— HOW TO COMPLETE THIS TASK —
Make an exact copy of the records, dropping all pictures.

— MATERIAL SUPPLIED —
+===+

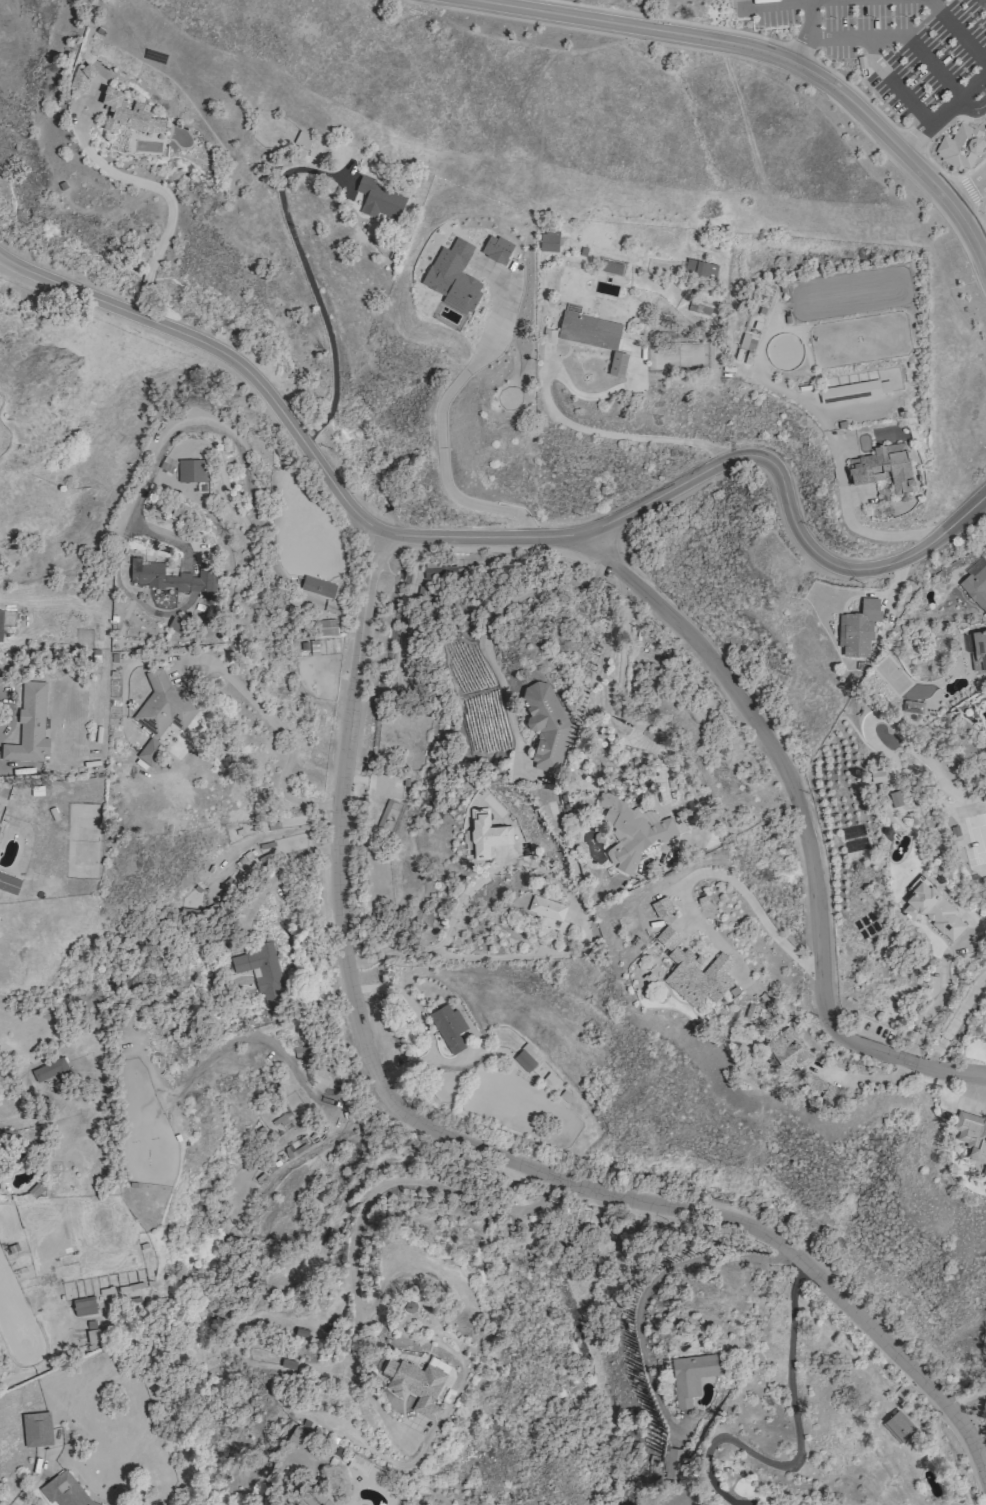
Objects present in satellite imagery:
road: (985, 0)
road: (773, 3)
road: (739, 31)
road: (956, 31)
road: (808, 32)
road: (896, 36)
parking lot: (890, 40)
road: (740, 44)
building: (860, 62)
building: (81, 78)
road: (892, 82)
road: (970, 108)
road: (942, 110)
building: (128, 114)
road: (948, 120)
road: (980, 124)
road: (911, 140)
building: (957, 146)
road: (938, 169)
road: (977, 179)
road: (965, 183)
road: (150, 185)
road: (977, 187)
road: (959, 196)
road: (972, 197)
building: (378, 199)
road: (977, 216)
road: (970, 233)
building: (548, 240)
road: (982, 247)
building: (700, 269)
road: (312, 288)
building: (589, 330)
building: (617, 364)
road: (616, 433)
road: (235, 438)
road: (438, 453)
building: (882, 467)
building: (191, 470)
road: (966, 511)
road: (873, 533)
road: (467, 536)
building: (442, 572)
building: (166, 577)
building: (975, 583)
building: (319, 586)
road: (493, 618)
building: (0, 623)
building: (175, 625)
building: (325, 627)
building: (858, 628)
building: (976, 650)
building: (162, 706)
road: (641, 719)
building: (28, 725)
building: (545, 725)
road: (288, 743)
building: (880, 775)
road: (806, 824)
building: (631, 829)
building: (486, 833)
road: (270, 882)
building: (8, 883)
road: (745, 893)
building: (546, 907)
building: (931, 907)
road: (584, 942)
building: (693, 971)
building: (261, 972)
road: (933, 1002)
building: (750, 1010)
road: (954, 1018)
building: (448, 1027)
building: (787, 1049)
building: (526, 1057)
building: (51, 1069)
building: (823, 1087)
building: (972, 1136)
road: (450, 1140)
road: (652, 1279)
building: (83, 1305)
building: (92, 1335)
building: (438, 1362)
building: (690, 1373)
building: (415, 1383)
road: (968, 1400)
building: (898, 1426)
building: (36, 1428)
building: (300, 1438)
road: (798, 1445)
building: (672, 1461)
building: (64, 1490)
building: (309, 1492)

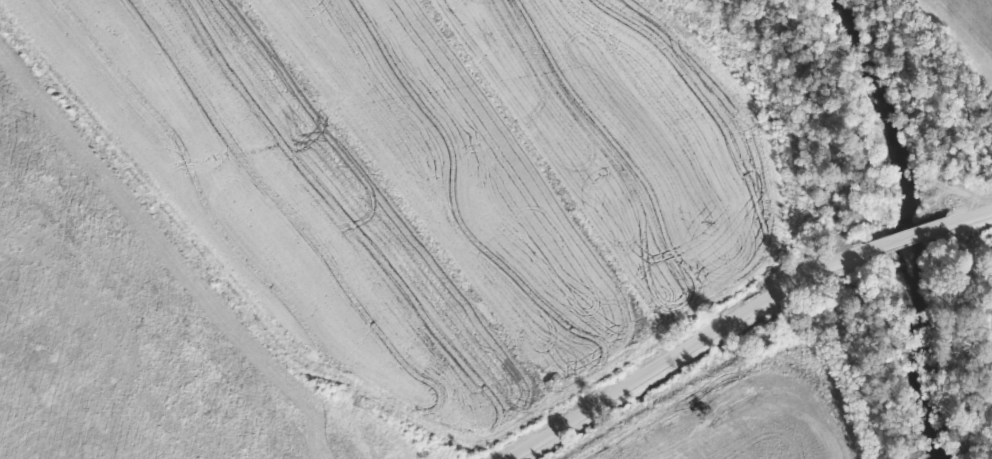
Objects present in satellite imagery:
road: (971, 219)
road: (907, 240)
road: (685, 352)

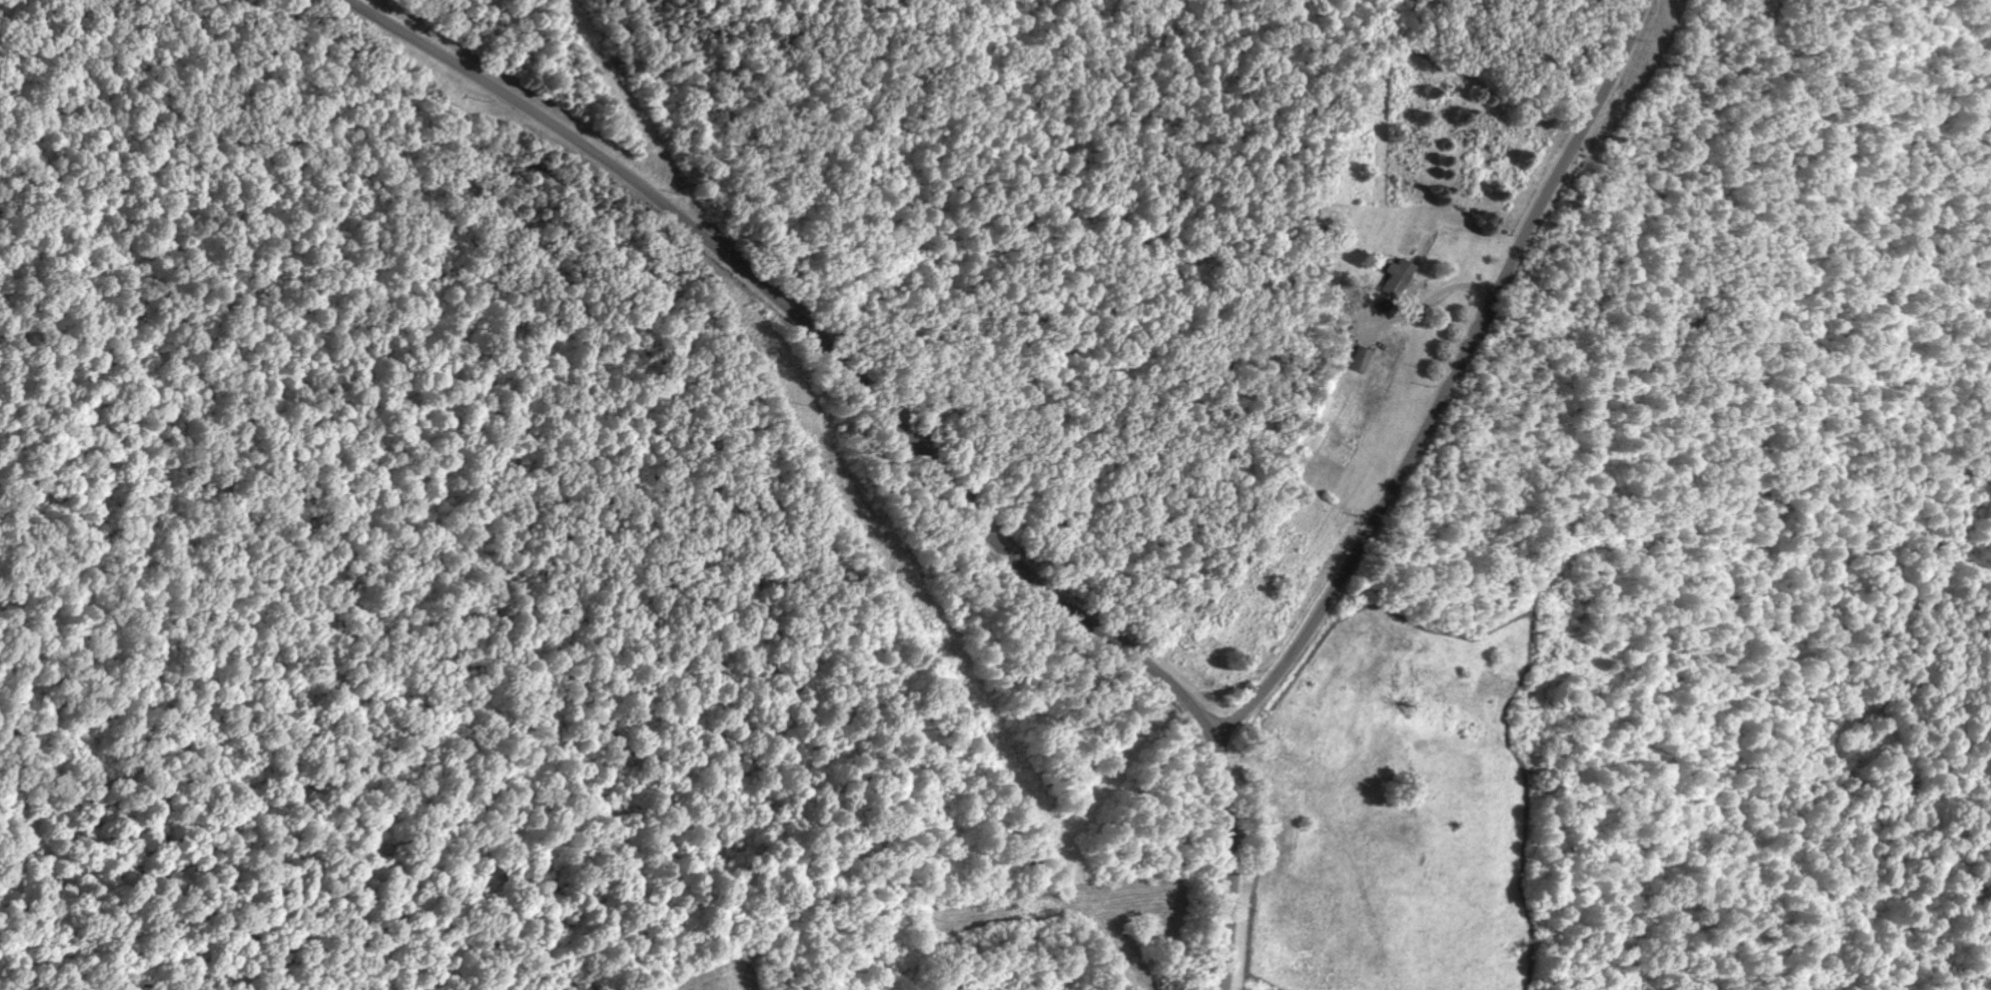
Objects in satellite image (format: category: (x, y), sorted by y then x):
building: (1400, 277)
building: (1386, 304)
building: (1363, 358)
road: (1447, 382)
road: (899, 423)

+===+

— THE COMPLETED TASK —
Objects present in satellite imagery:
road: (985, 0)
road: (773, 3)
road: (739, 31)
road: (956, 31)
road: (808, 32)
road: (896, 36)
parking lot: (890, 40)
road: (740, 44)
building: (860, 62)
building: (81, 78)
road: (892, 82)
road: (970, 108)
road: (942, 110)
building: (128, 114)
road: (948, 120)
road: (980, 124)
road: (911, 140)
building: (957, 146)
road: (938, 169)
road: (977, 179)
road: (965, 183)
road: (150, 185)
road: (977, 187)
road: (959, 196)
road: (972, 197)
building: (378, 199)
road: (977, 216)
road: (970, 233)
building: (548, 240)
road: (982, 247)
building: (700, 269)
road: (312, 288)
building: (589, 330)
building: (617, 364)
road: (616, 433)
road: (235, 438)
road: (438, 453)
building: (882, 467)
building: (191, 470)
road: (966, 511)
road: (873, 533)
road: (467, 536)
building: (442, 572)
building: (166, 577)
building: (975, 583)
building: (319, 586)
road: (493, 618)
building: (0, 623)
building: (175, 625)
building: (325, 627)
building: (858, 628)
building: (976, 650)
building: (162, 706)
road: (641, 719)
building: (28, 725)
building: (545, 725)
road: (288, 743)
building: (880, 775)
road: (806, 824)
building: (631, 829)
building: (486, 833)
road: (270, 882)
building: (8, 883)
road: (745, 893)
building: (546, 907)
building: (931, 907)
road: (584, 942)
building: (693, 971)
building: (261, 972)
road: (933, 1002)
building: (750, 1010)
road: (954, 1018)
building: (448, 1027)
building: (787, 1049)
building: (526, 1057)
building: (51, 1069)
building: (823, 1087)
building: (972, 1136)
road: (450, 1140)
road: (652, 1279)
building: (83, 1305)
building: (92, 1335)
building: (438, 1362)
building: (690, 1373)
building: (415, 1383)
road: (968, 1400)
building: (898, 1426)
building: (36, 1428)
building: (300, 1438)
road: (798, 1445)
building: (672, 1461)
building: (64, 1490)
building: (309, 1492)

Objects present in satellite imagery:
road: (971, 219)
road: (907, 240)
road: (685, 352)

Objects in satellite image (format: category: (x, y), sorted by y then x):
building: (1400, 277)
building: (1386, 304)
building: (1363, 358)
road: (1447, 382)
road: (899, 423)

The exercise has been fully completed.